Exercise details: Determine the number of lines in the listing that contain "plate". Write only that number.

Source information:
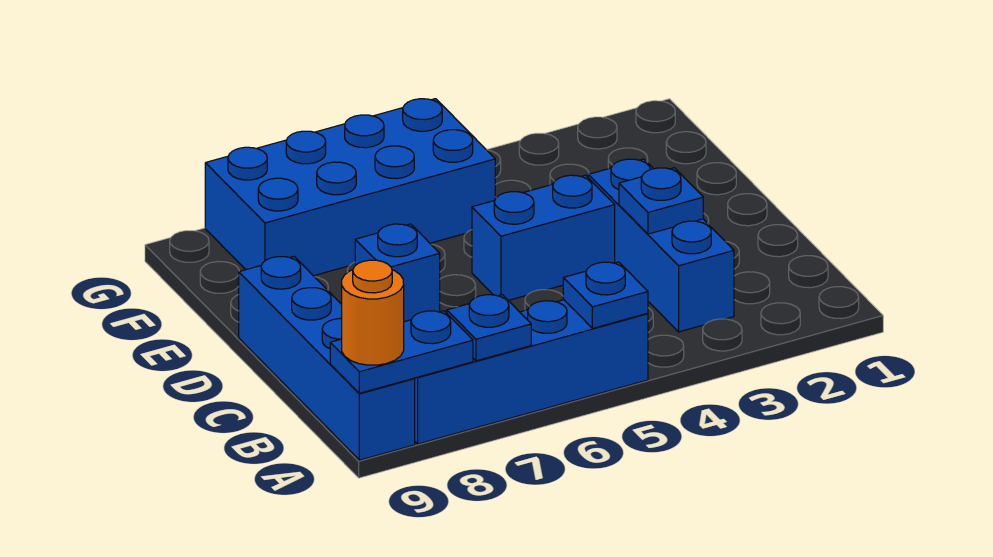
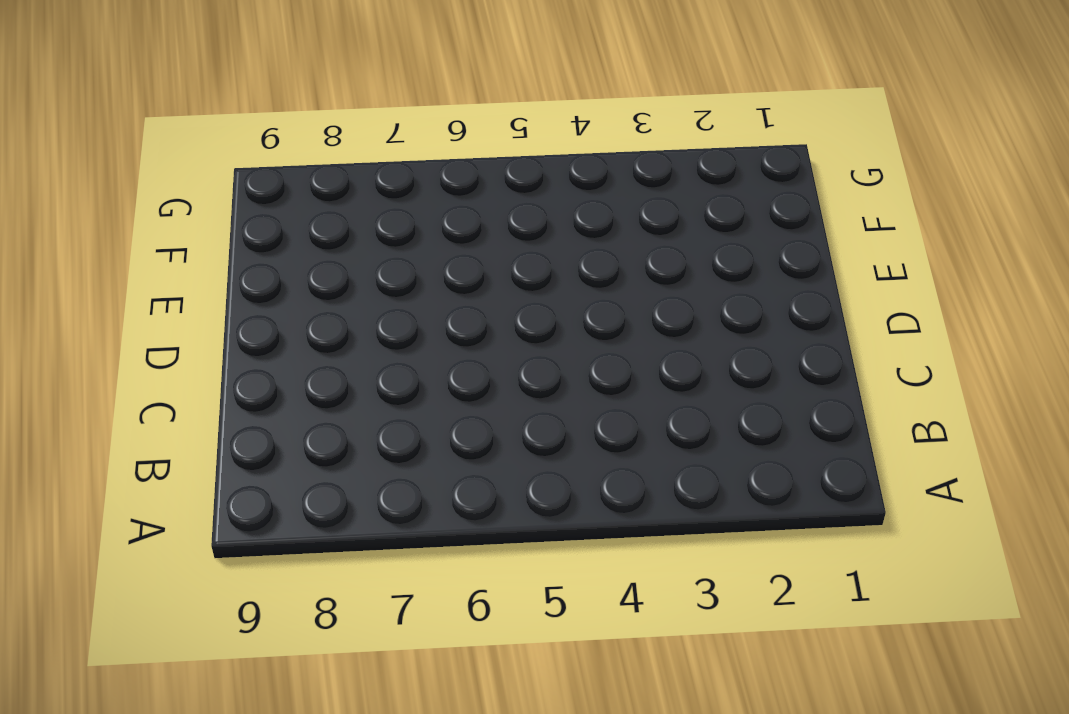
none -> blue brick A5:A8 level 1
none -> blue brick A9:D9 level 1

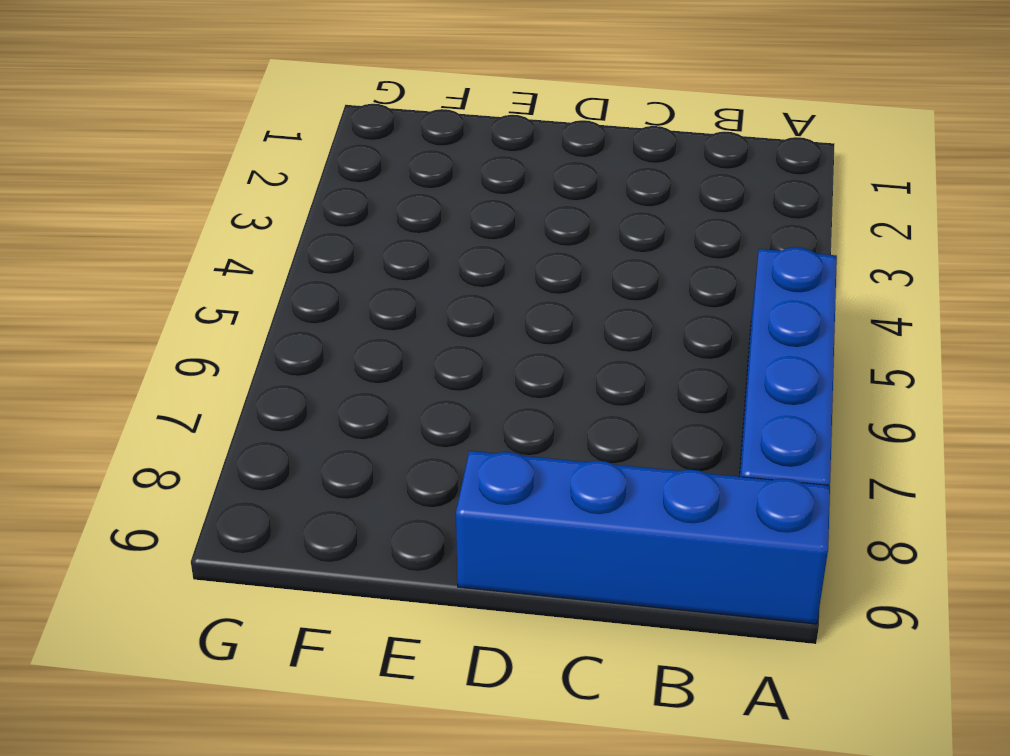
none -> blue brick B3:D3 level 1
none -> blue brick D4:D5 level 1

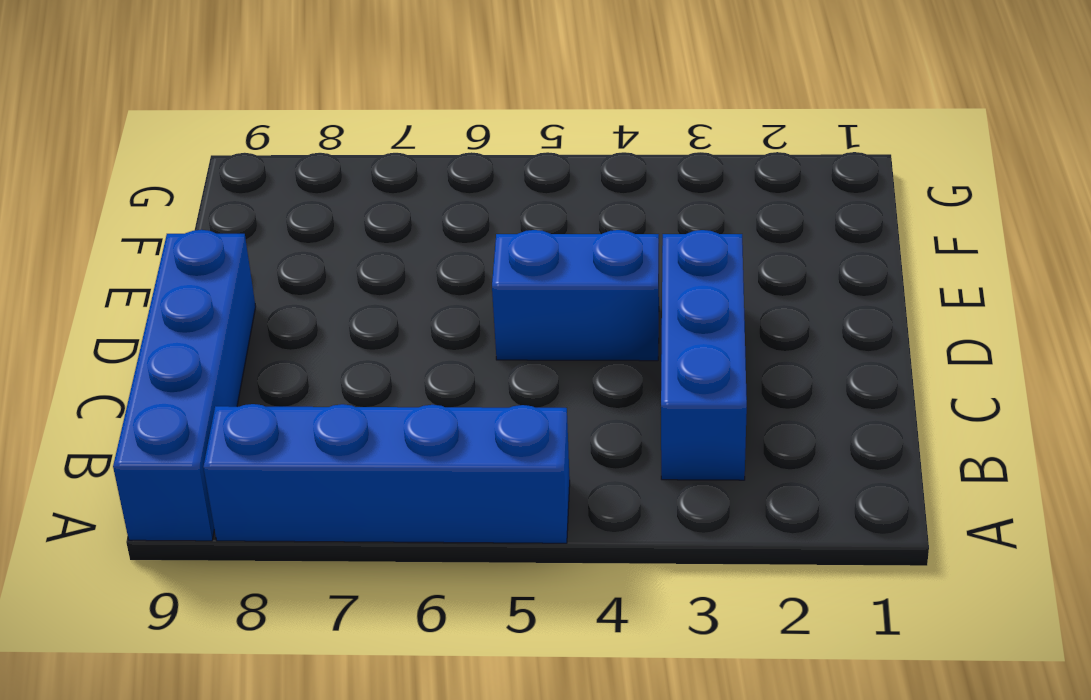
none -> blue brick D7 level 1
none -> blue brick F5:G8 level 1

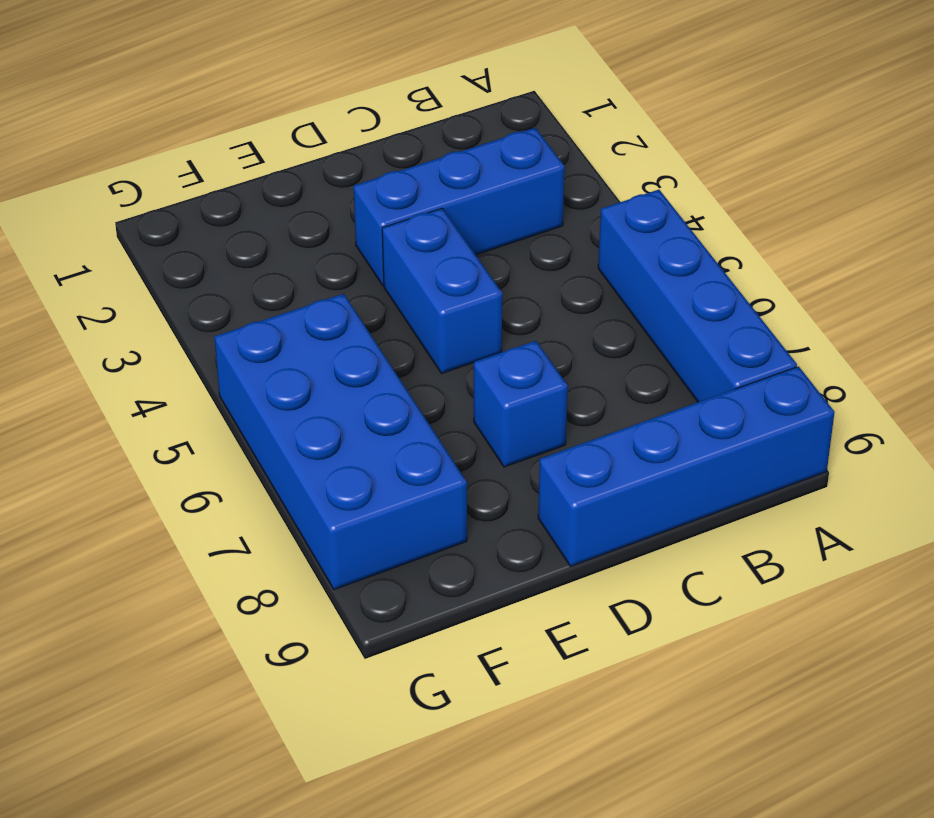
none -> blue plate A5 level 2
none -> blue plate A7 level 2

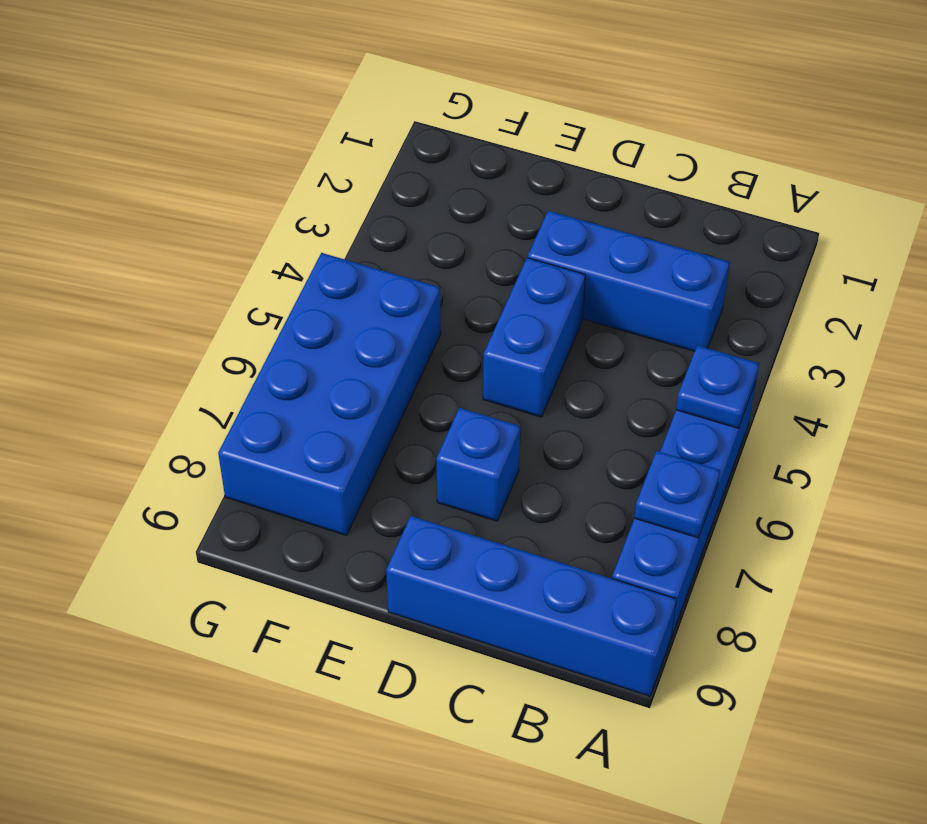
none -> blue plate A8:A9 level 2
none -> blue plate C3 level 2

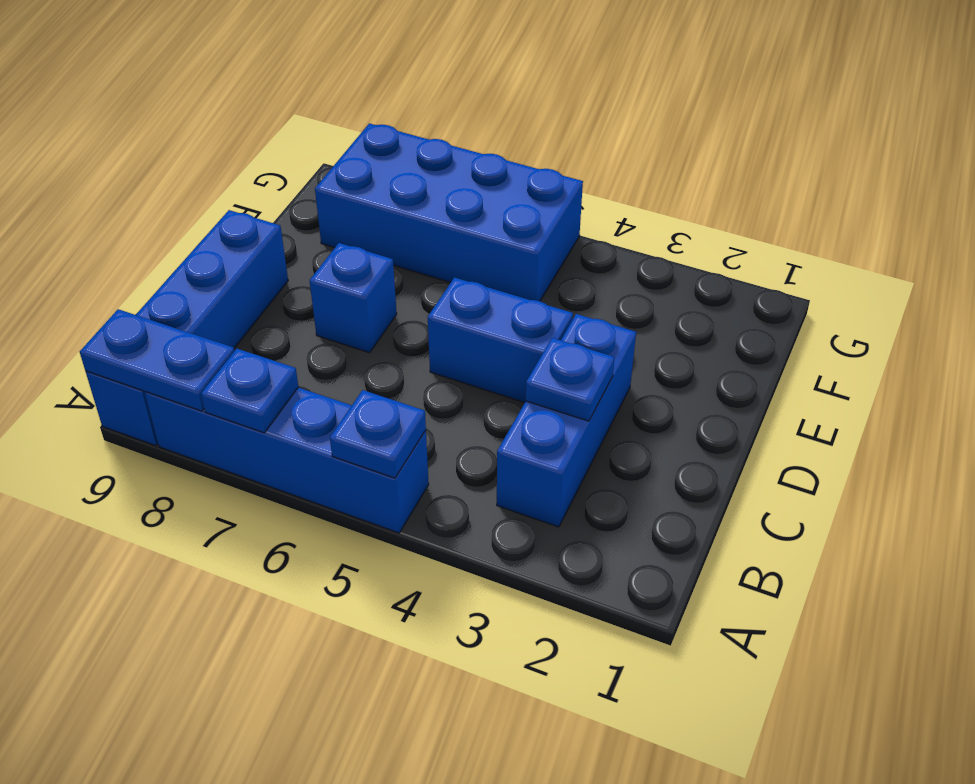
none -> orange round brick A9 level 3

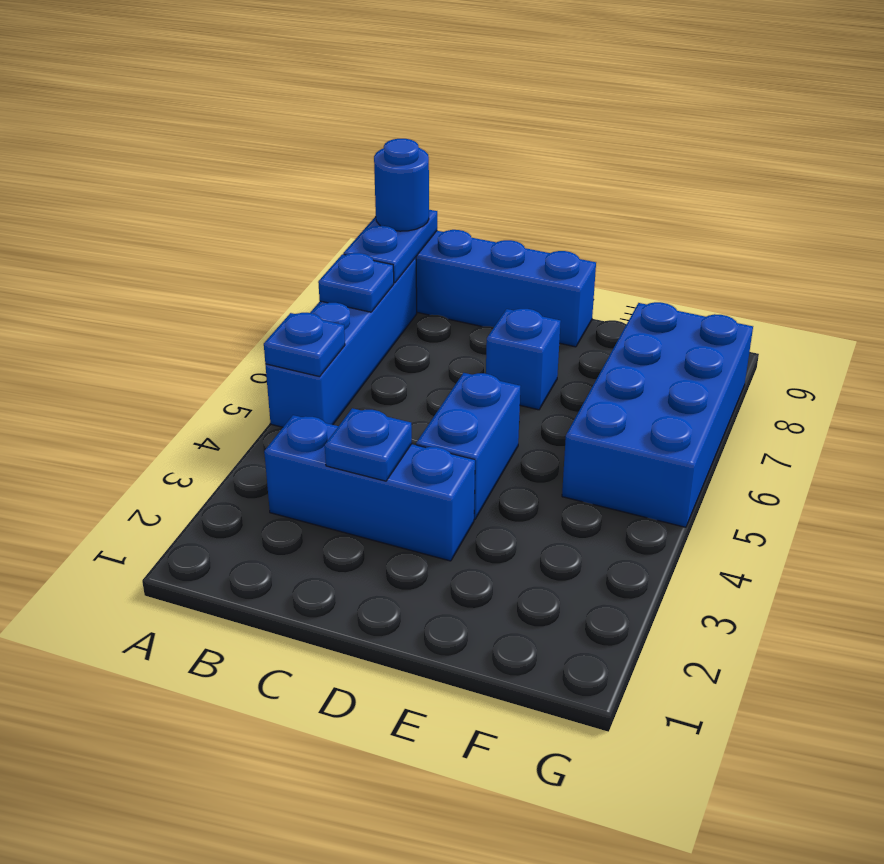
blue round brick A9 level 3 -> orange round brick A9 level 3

Solved problem: 4